### Short exercise
Show every line below that contains the string "coordinates", treating uppercase and lowercase letters as distinct.
***** Record list
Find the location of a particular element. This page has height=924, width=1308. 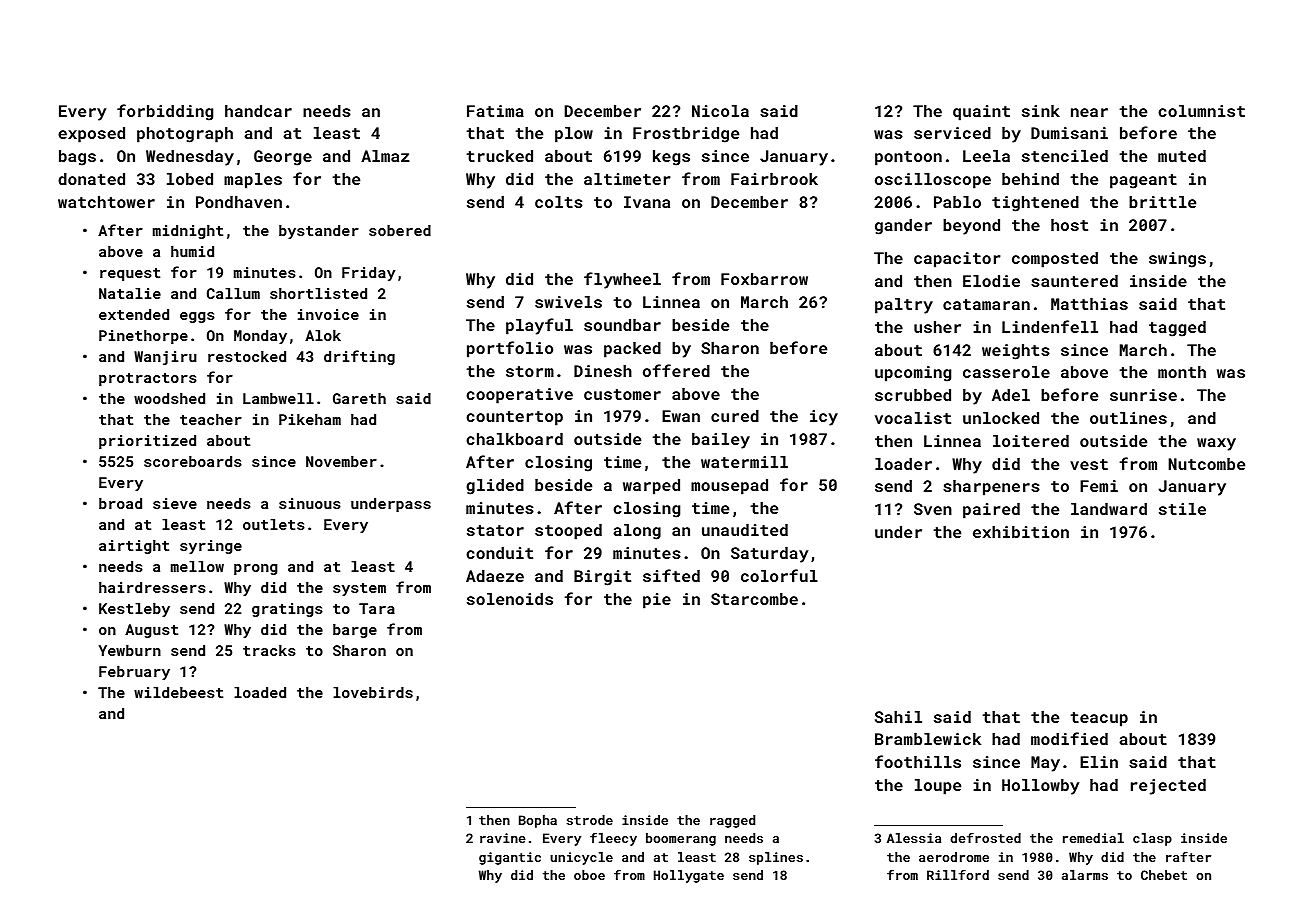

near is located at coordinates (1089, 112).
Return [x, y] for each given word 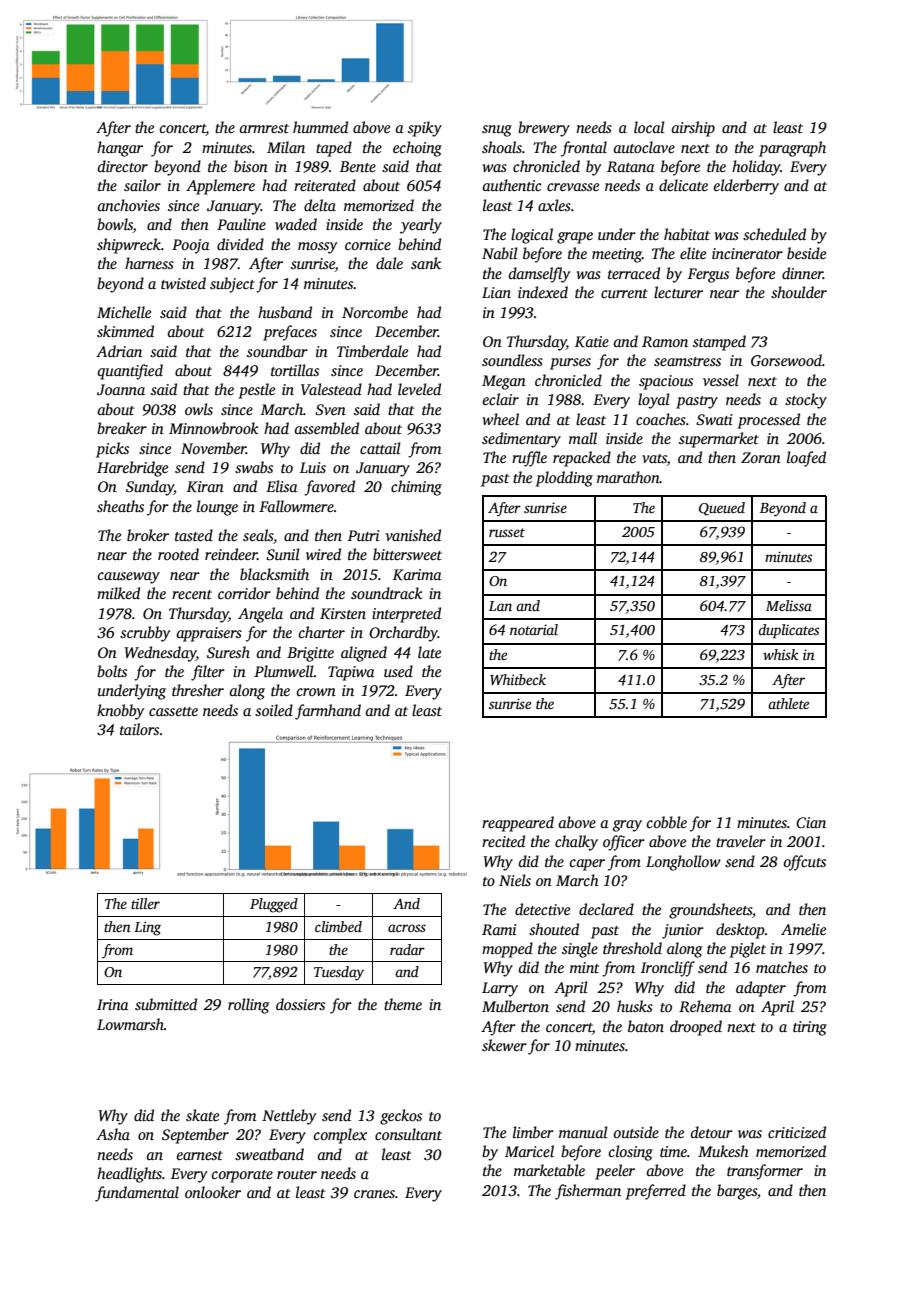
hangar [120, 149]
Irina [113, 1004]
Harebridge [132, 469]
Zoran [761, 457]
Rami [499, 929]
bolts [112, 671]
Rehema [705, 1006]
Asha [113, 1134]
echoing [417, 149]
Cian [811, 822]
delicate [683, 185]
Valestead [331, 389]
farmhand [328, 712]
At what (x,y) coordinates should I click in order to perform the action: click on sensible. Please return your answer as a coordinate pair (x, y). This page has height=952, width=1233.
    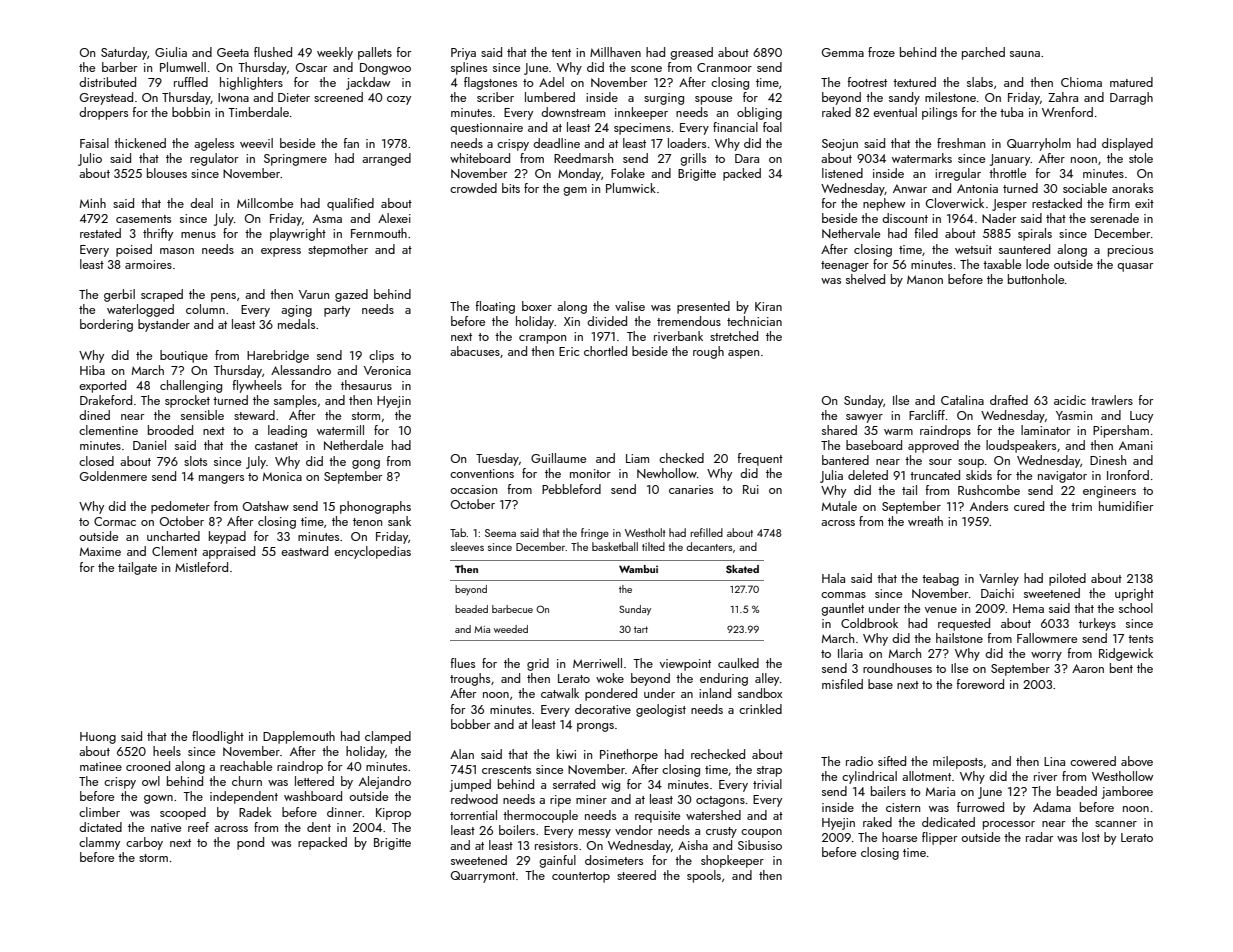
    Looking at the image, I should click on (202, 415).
**********
***** Record list
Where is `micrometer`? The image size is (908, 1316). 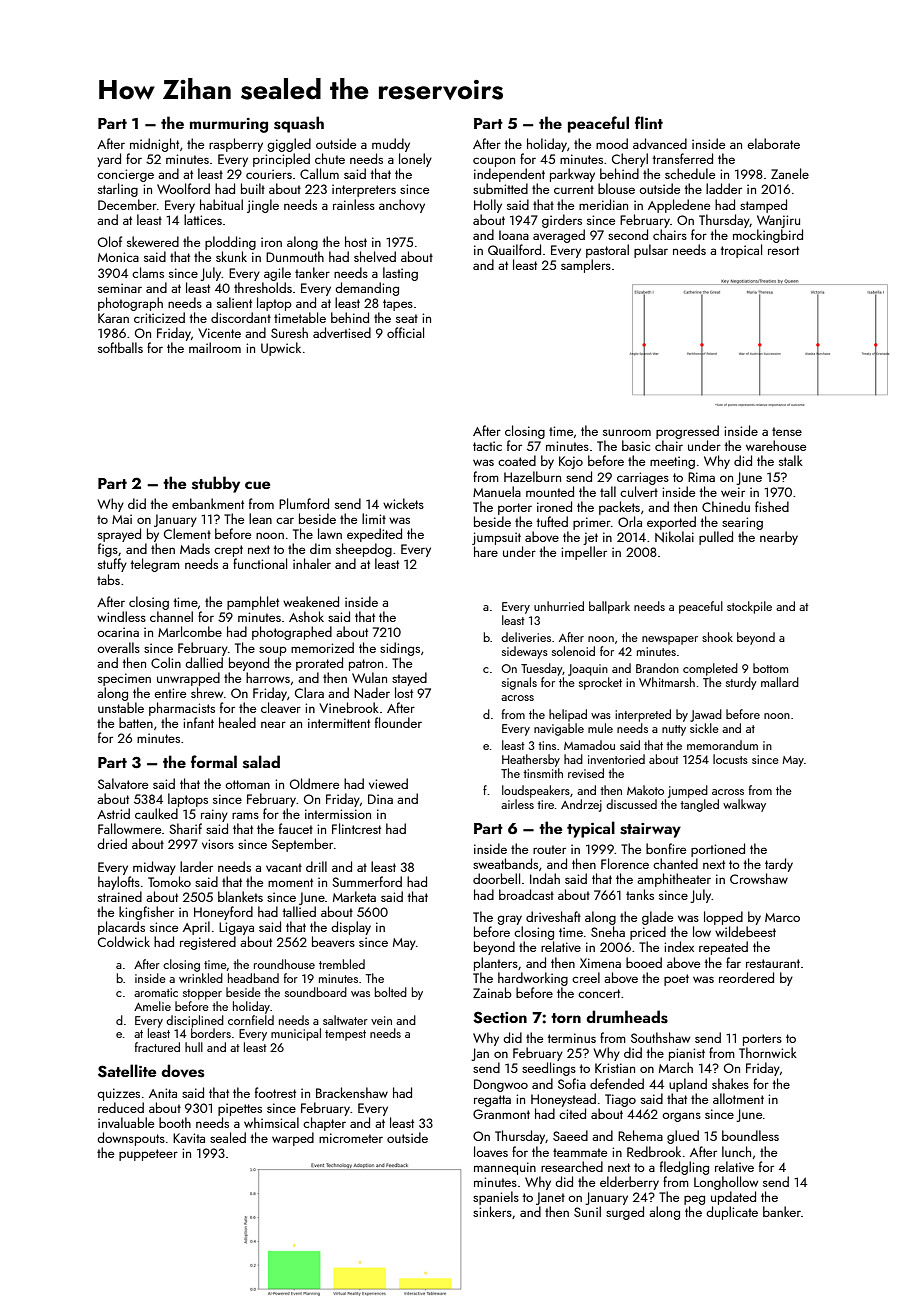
**********
***** Record list
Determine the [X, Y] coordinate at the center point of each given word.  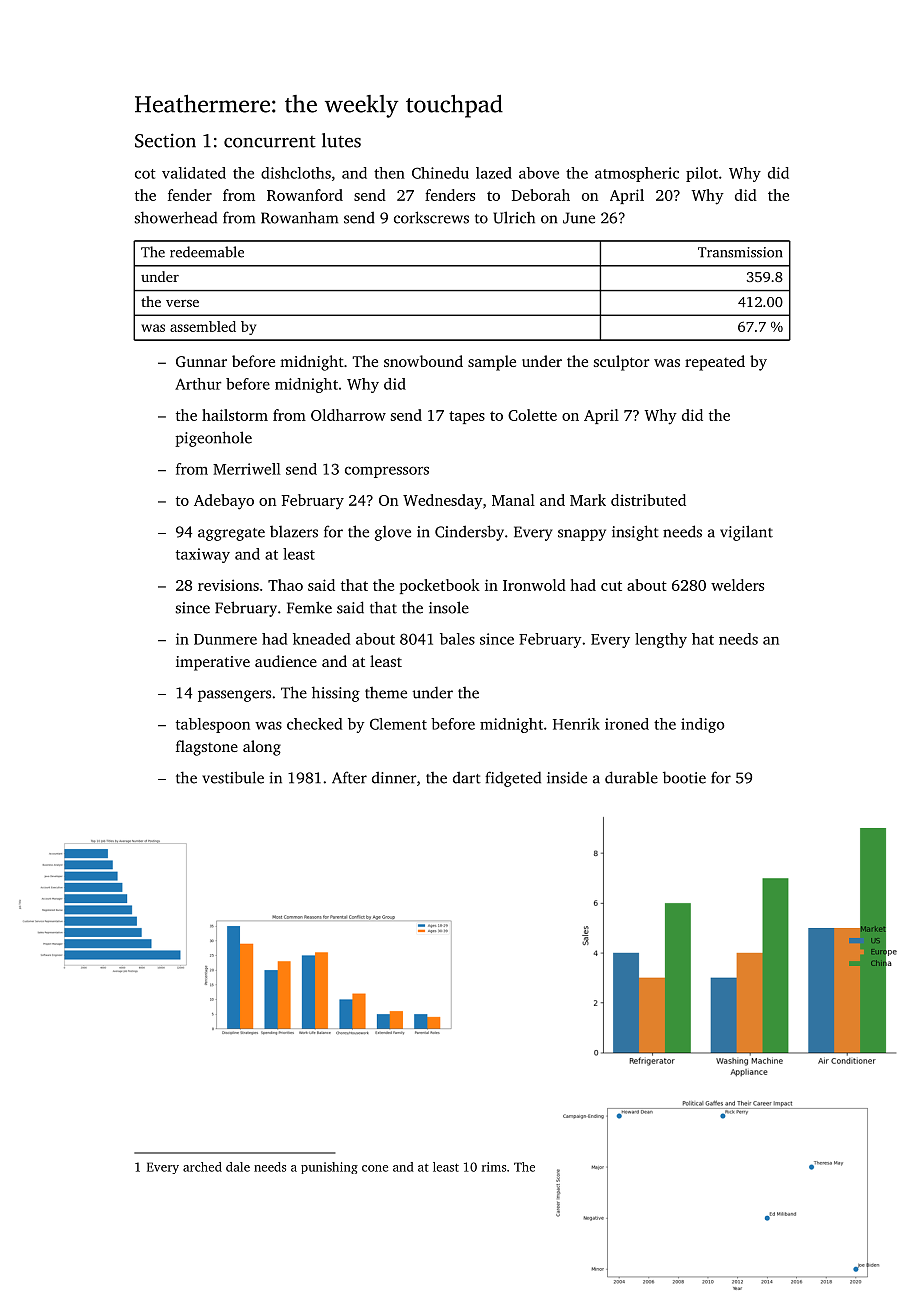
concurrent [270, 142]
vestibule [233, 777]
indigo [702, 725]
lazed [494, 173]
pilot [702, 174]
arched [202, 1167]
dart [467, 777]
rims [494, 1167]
**********
### Completed exercise
near is located at coordinates (1089, 112).
At what (x,y) coordinates should I click in order to perform the action: click on sensible. Please return your answer as a coordinate pair (x, y). This page has height=952, width=1233.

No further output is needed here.